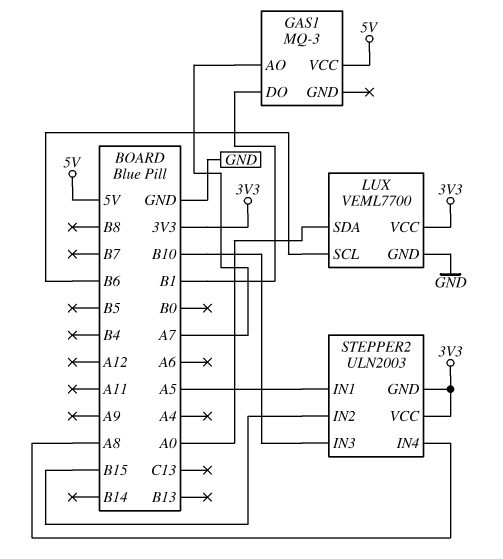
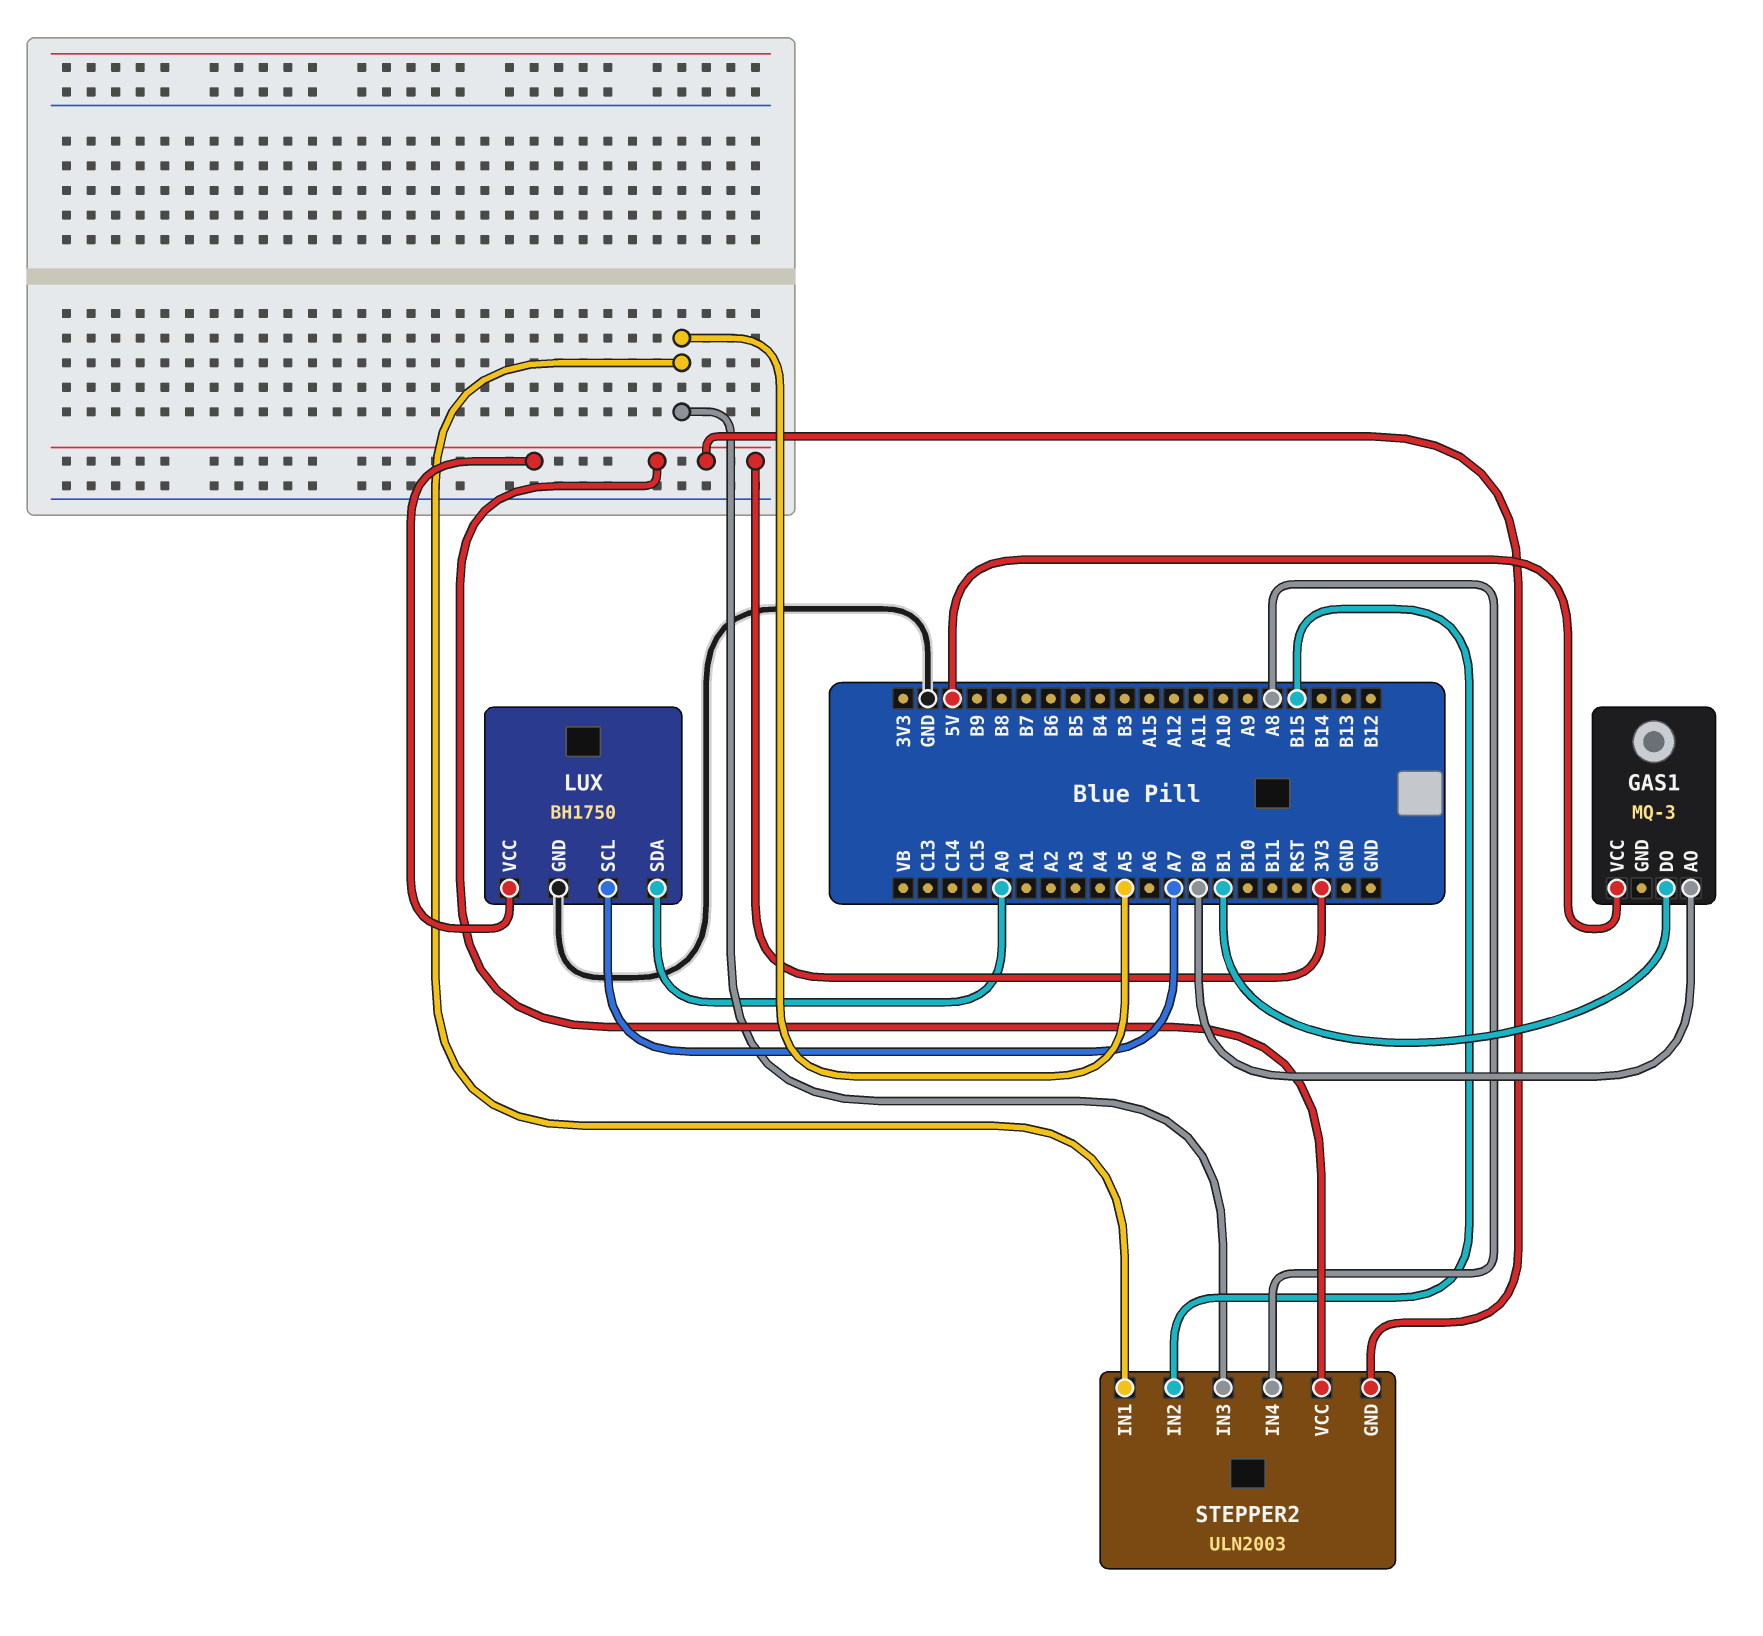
GAS1 pin AO: A7 -> B0
LUX: VEML7700 -> BH1750
LUX pin SCL: B6 -> A7
STEPPER2 pin IN3: B10 -> A5

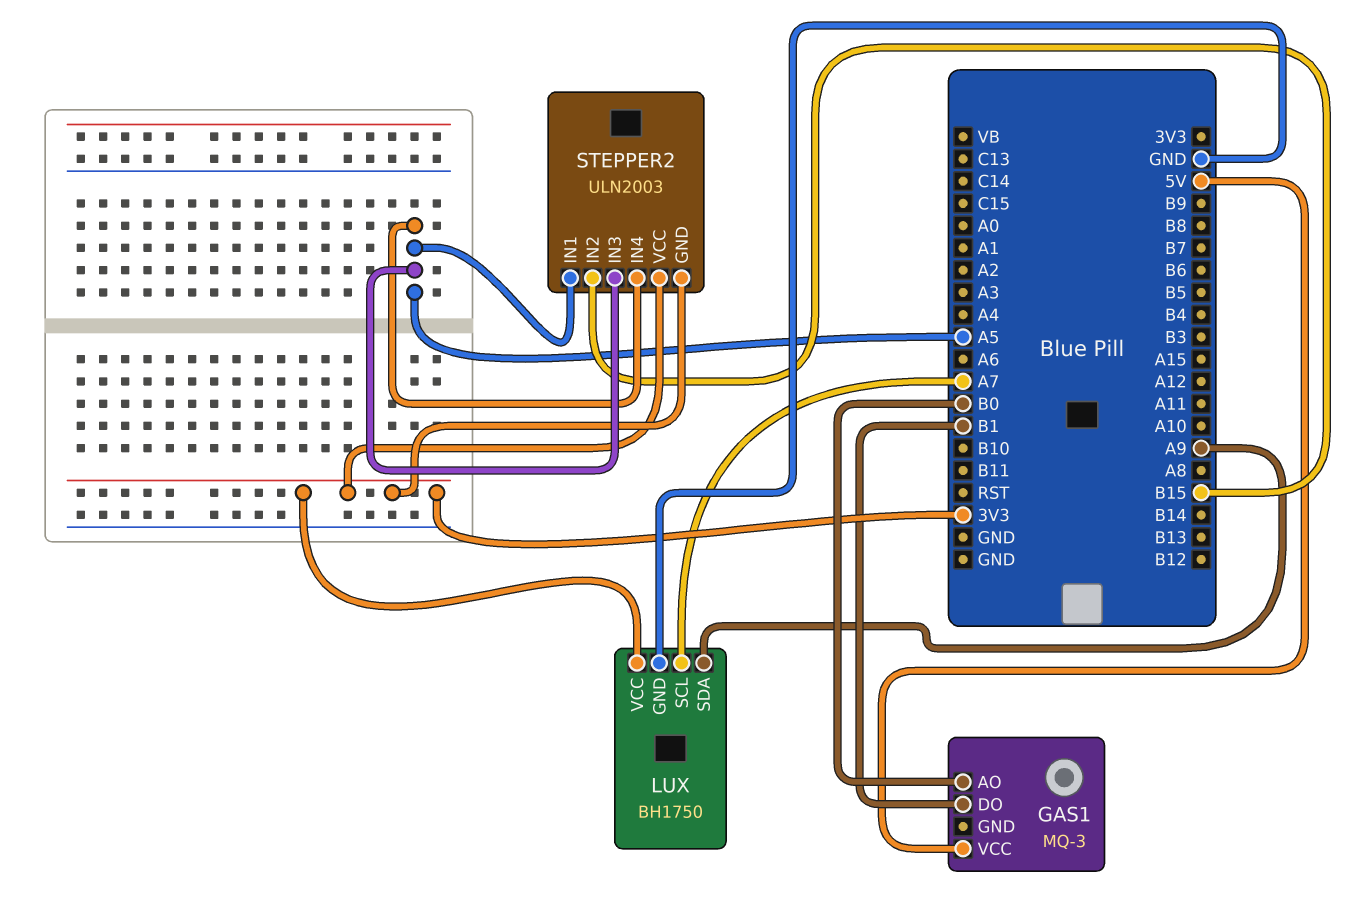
LUX pin SDA: A0 -> A9
STEPPER2 pin IN4: A8 -> A5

◇ ◇ ◇ ◇ ◇ ◇ ◇

Exercise prompt ▸ Leaving aside the images, write out every entry above exactly.

Reply to the exercise ▸
GAS1 pin AO: A7 -> B0
LUX: VEML7700 -> BH1750
LUX pin SCL: B6 -> A7
STEPPER2 pin IN3: B10 -> A5

LUX pin SDA: A0 -> A9
STEPPER2 pin IN4: A8 -> A5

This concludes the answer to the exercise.